Work task: Everything from the line containing "blue brick C13" through the line containing "blue tile J4:J5 level 1 -> none" should be repeated exactly, and nothing else from the data.

Entries shown:

--- START ---

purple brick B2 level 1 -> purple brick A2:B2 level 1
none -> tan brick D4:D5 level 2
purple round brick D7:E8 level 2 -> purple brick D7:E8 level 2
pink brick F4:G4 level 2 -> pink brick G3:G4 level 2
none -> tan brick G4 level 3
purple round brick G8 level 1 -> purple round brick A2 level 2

--- END ---
--- START ---

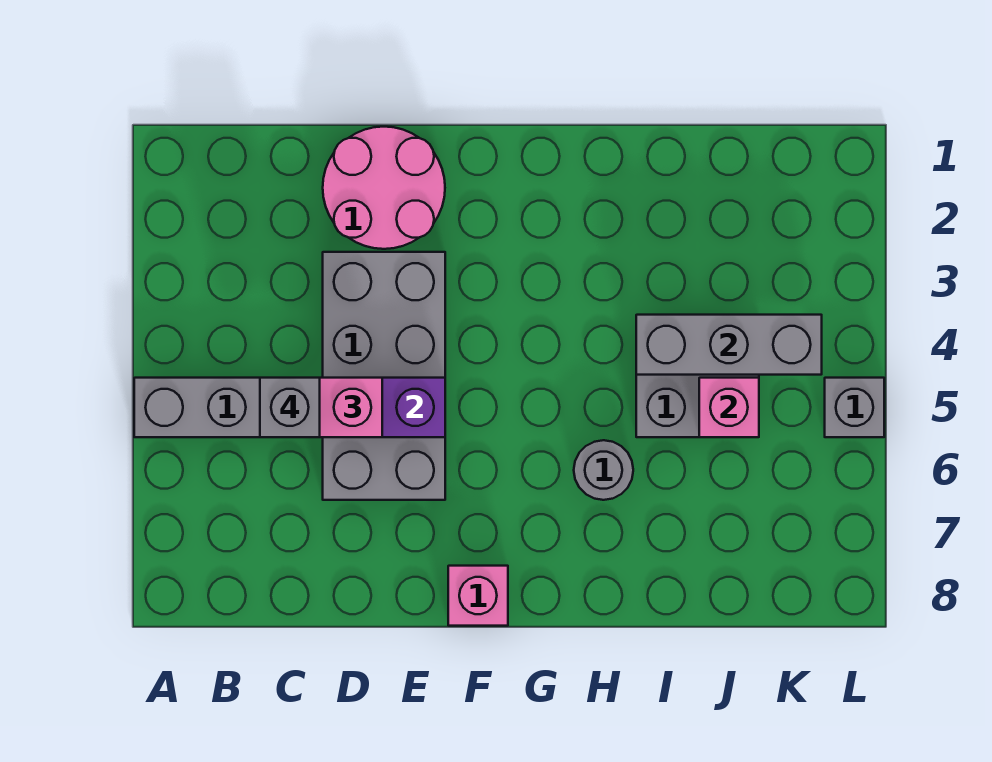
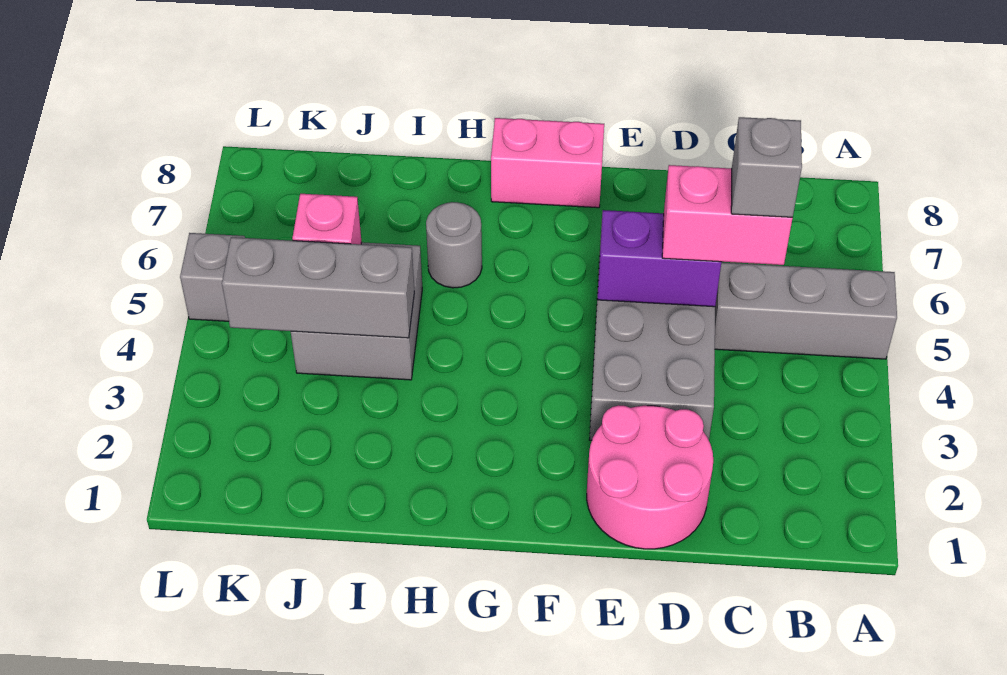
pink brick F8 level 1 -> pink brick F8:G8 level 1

--- END ---
--- START ---

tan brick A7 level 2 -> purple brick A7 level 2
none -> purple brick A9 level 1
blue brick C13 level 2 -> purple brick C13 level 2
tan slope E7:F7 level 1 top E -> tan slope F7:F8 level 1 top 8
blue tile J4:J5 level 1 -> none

--- END ---

Task response:
blue brick C13 level 2 -> purple brick C13 level 2
tan slope E7:F7 level 1 top E -> tan slope F7:F8 level 1 top 8
blue tile J4:J5 level 1 -> none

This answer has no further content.